What you need to do
Word-for-word transcription needed. Include every entry below but no pictures.

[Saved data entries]
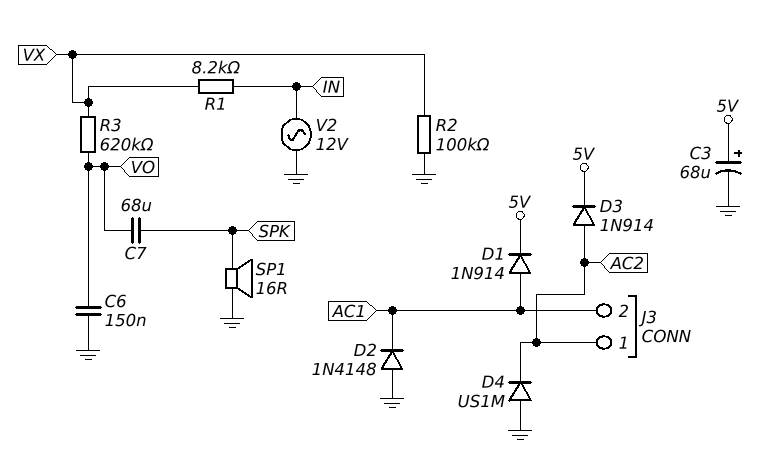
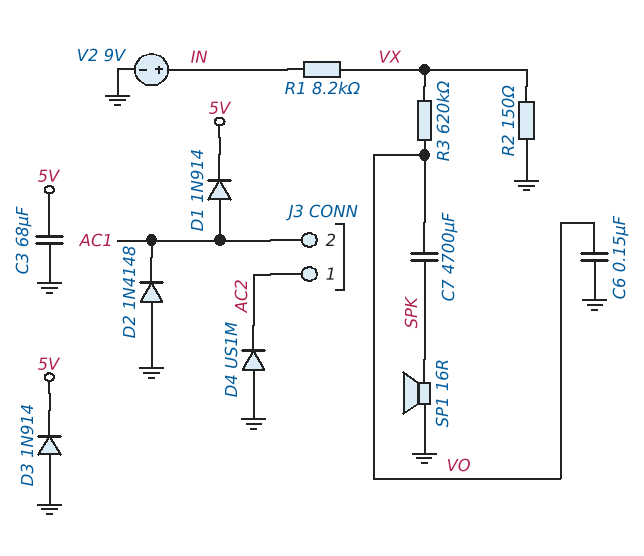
C3: 68uF (plus 5V, minus GND) -> 68uF (5V, GND)
C7: 68uF (SPK, VO) -> 4700uF (SPK, VO)
D3: diode 1N914 (A AC2, K 5V) -> diode 1N914 (A GND, K 5V)
R2: 100k (GND, VX) -> 150 (GND, VX)
V2: AC 12V (GND, IN) -> 9V (plus IN, minus GND)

Exercise response
C3: 68uF (plus 5V, minus GND) -> 68uF (5V, GND)
C7: 68uF (SPK, VO) -> 4700uF (SPK, VO)
D3: diode 1N914 (A AC2, K 5V) -> diode 1N914 (A GND, K 5V)
R2: 100k (GND, VX) -> 150 (GND, VX)
V2: AC 12V (GND, IN) -> 9V (plus IN, minus GND)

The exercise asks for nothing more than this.